++++ SOURCE MATERIAL
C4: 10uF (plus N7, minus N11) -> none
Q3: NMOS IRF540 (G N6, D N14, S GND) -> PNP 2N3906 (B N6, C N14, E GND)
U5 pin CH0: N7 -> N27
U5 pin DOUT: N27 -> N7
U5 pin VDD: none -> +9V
++++++++
++++ SOURCE MATERIAL
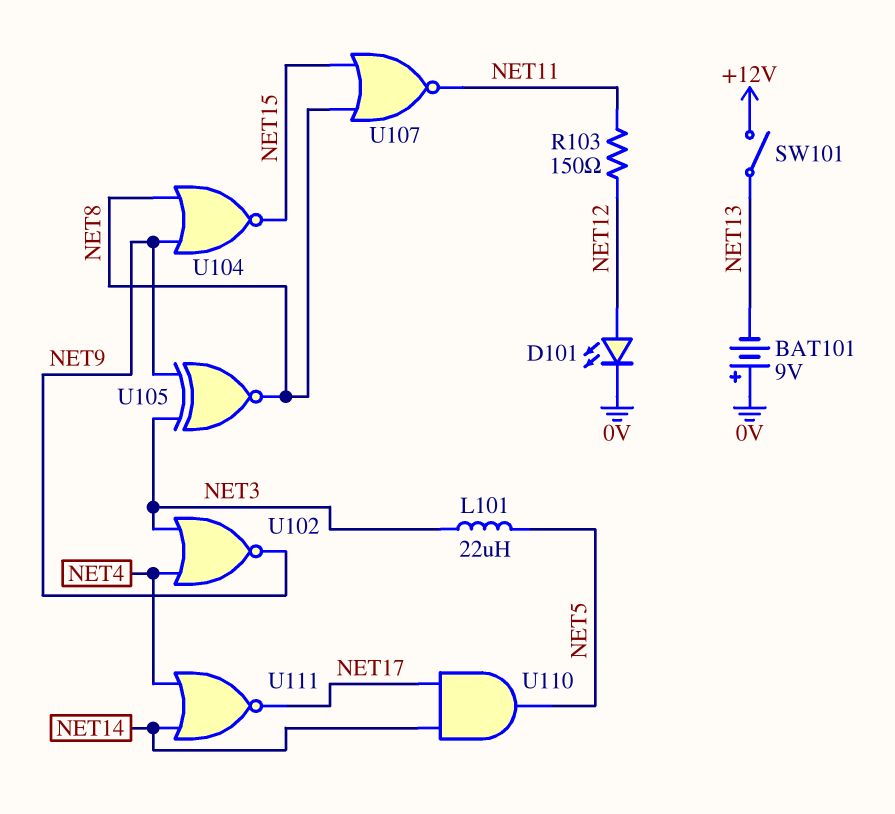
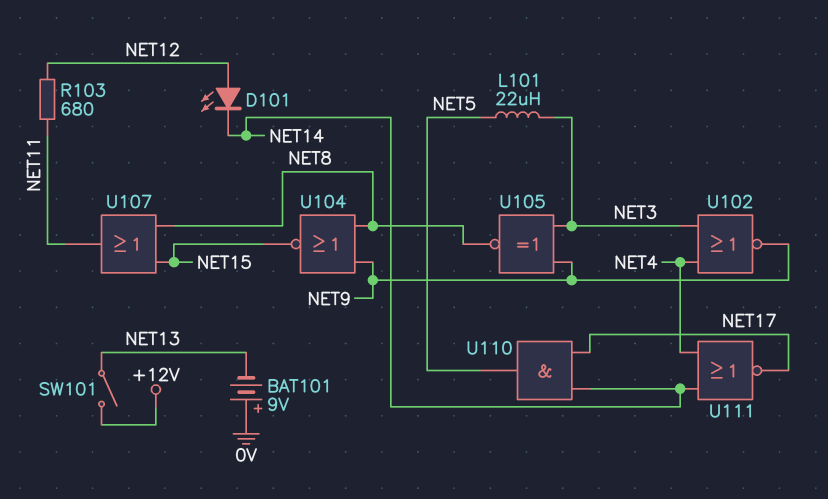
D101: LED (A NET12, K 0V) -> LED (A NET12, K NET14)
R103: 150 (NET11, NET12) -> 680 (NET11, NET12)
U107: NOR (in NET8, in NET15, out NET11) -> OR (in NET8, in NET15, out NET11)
++++++++
++++ SOURCE MATERIAL
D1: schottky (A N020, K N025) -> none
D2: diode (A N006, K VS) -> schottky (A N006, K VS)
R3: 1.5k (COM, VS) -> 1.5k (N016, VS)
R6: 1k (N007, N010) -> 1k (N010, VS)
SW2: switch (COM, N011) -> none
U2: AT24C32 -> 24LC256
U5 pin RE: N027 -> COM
++++++++
Report each line in the preceding entries that holds the string "schottky".

D1: schottky (A N020, K N025) -> none
D2: diode (A N006, K VS) -> schottky (A N006, K VS)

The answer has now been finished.